DATA UNDER STUDY:
————
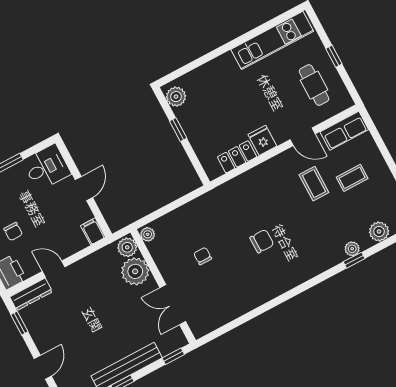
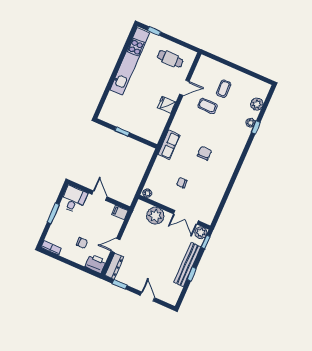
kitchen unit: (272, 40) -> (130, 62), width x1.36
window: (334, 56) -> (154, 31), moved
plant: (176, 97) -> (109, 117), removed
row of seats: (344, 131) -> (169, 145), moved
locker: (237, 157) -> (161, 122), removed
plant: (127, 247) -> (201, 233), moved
————
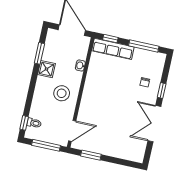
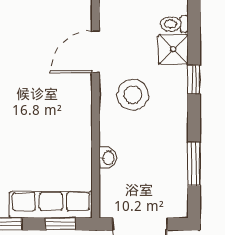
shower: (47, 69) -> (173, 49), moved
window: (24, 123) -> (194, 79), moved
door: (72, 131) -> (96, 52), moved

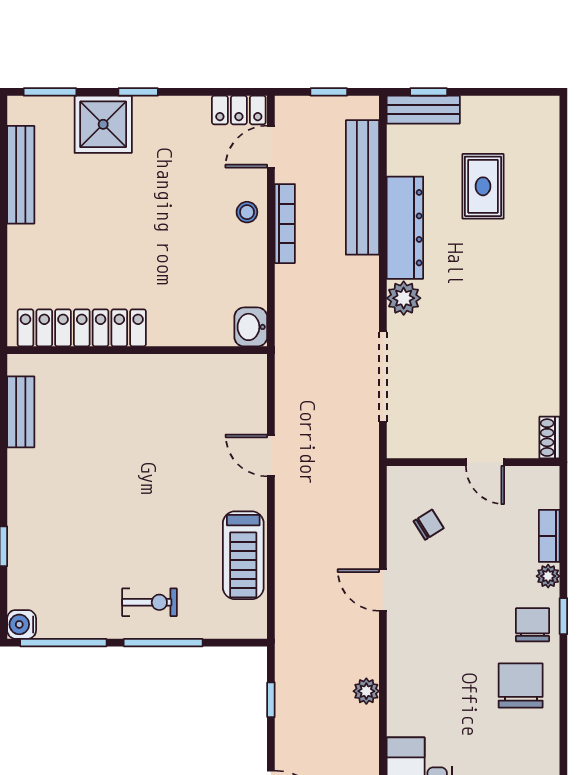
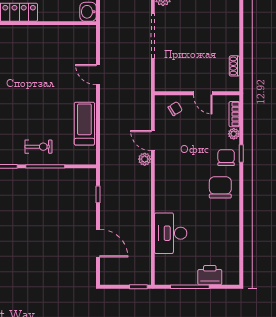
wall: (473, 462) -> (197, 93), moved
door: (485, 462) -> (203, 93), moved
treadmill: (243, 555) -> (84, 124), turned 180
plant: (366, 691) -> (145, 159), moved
————
ASSIGNED TASK: Give back exactly the lines above starting at the line where "door: (485, 462) -> (203, 93), moved" appears and ending at the line where "plant: (366, 691) -> (145, 159), moved" appears, both included, with no other lines.

TASK SOLUTION:
door: (485, 462) -> (203, 93), moved
treadmill: (243, 555) -> (84, 124), turned 180
plant: (366, 691) -> (145, 159), moved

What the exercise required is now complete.